* _ASSIGNMENT_
Return the data below exactly, but only from the line containing "- relocated: hourglass" through the line containing "- spun: pump", with both of those lines included.

* _RECORDS_
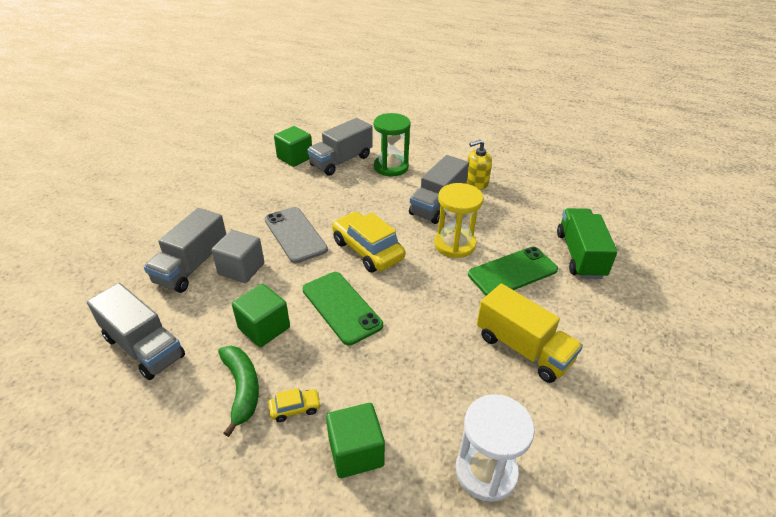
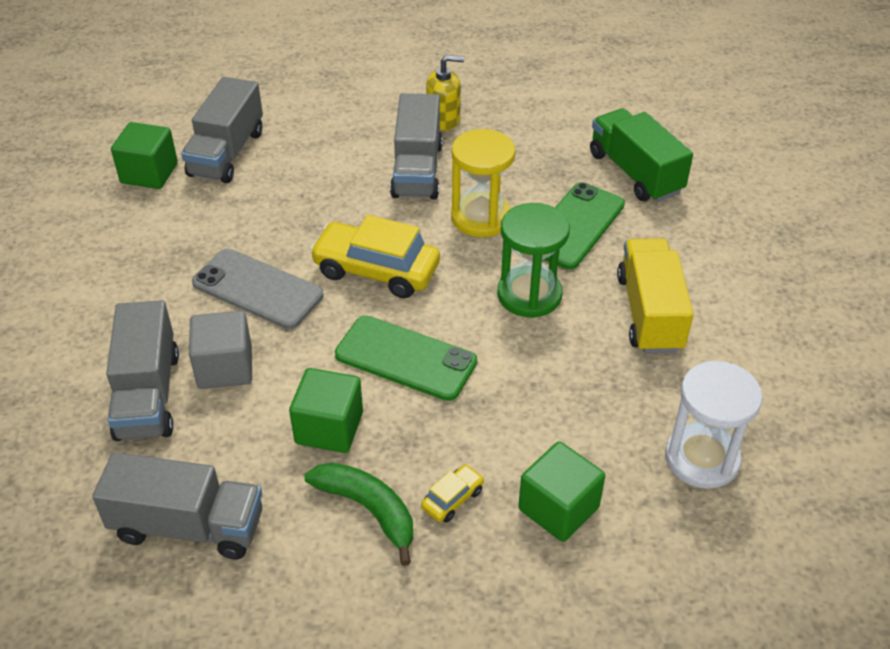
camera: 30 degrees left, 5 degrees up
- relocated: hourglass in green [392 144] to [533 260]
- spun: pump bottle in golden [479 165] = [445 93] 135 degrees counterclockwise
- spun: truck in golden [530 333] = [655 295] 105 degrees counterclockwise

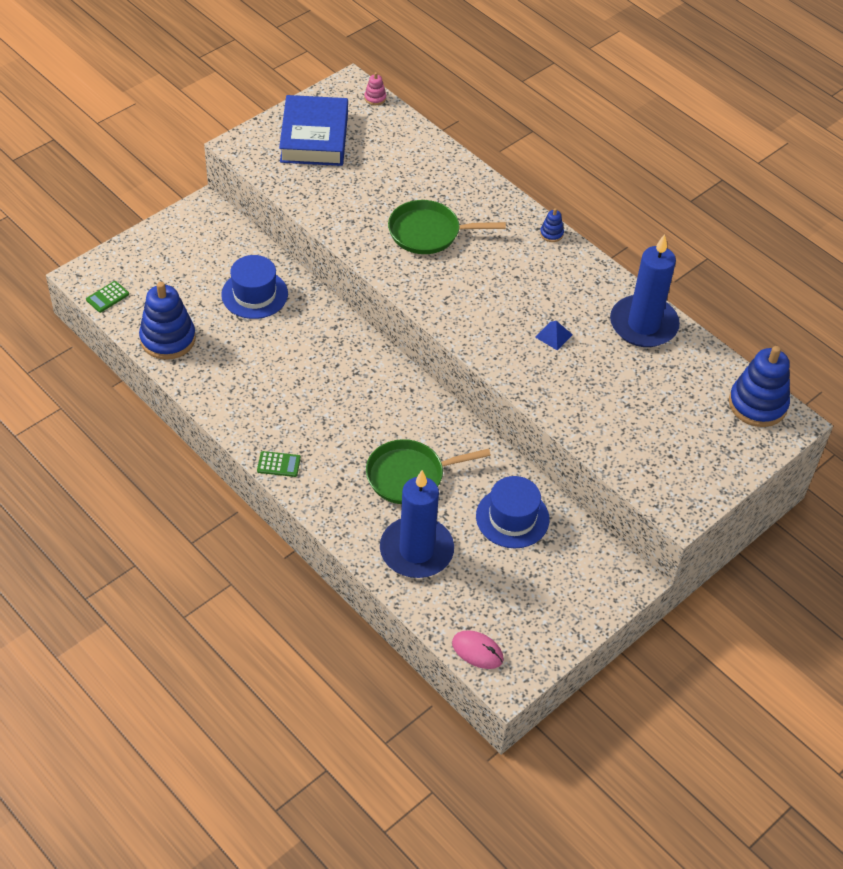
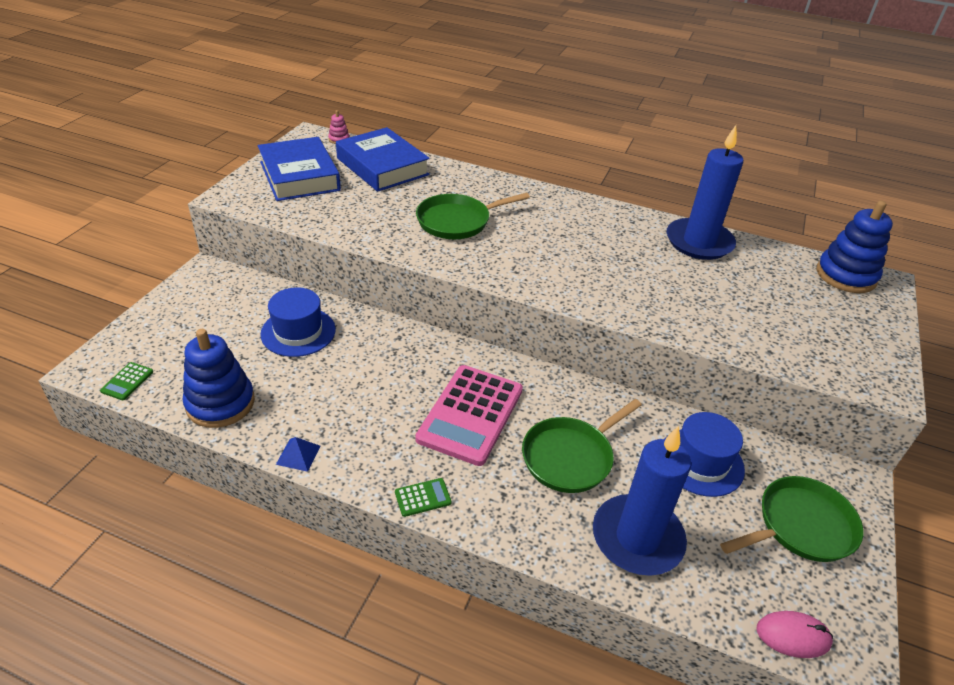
camera: 25 degrees left, 10 degrees down
- missing: stacking rings in royal blue [552 225]
- relocated: pyramid in royal blue [554 335] to [298 454]
- appeared: book in royal blue [383 159]
- appeared: adding machine in pink [469 415]
- appeared: pan in green [791 519]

* _PROBLEM SOLUTION_
- relocated: hourglass in green [392 144] to [533 260]
- spun: pump bottle in golden [479 165] = [445 93] 135 degrees counterclockwise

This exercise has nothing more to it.